◆ Available data:
-=-=-=-=-

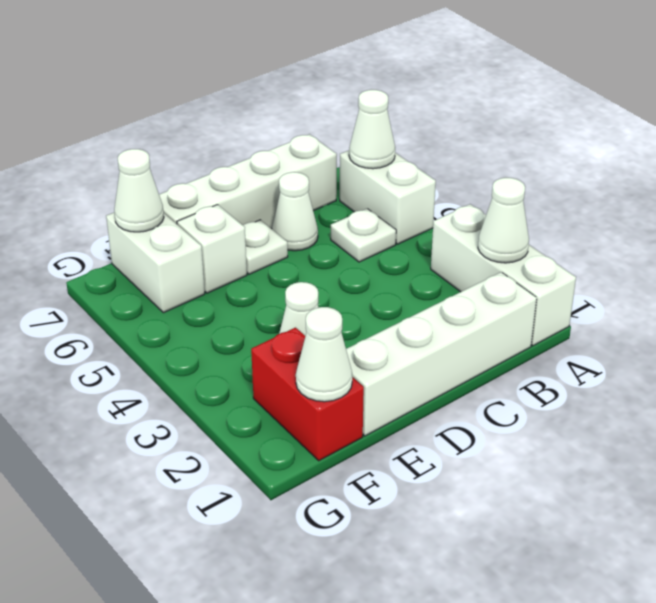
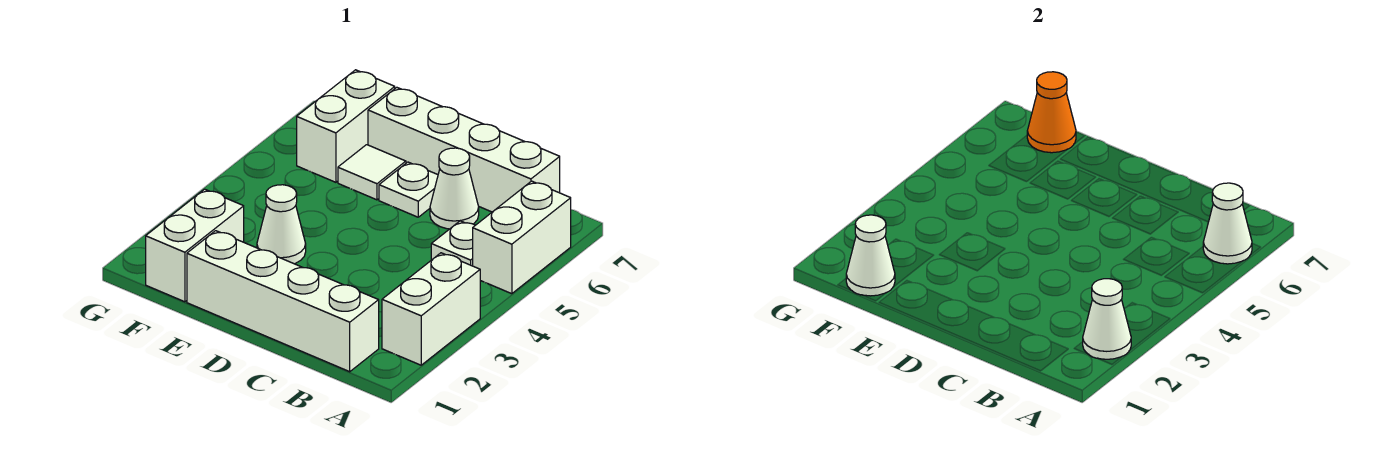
white brick A1:A3 level 1 -> white brick A2:A3 level 1
white brick E6 level 1 -> white tile E6 level 1
red brick F1:F2 level 1 -> white brick F1:F2 level 1
white cone F7 level 2 -> orange cone F7 level 2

-=-=-=-=-

Note every line above where the string "brick" shows up, and copy those lines.

◆ Solution to this exercise:
white brick A1:A3 level 1 -> white brick A2:A3 level 1
white brick E6 level 1 -> white tile E6 level 1
red brick F1:F2 level 1 -> white brick F1:F2 level 1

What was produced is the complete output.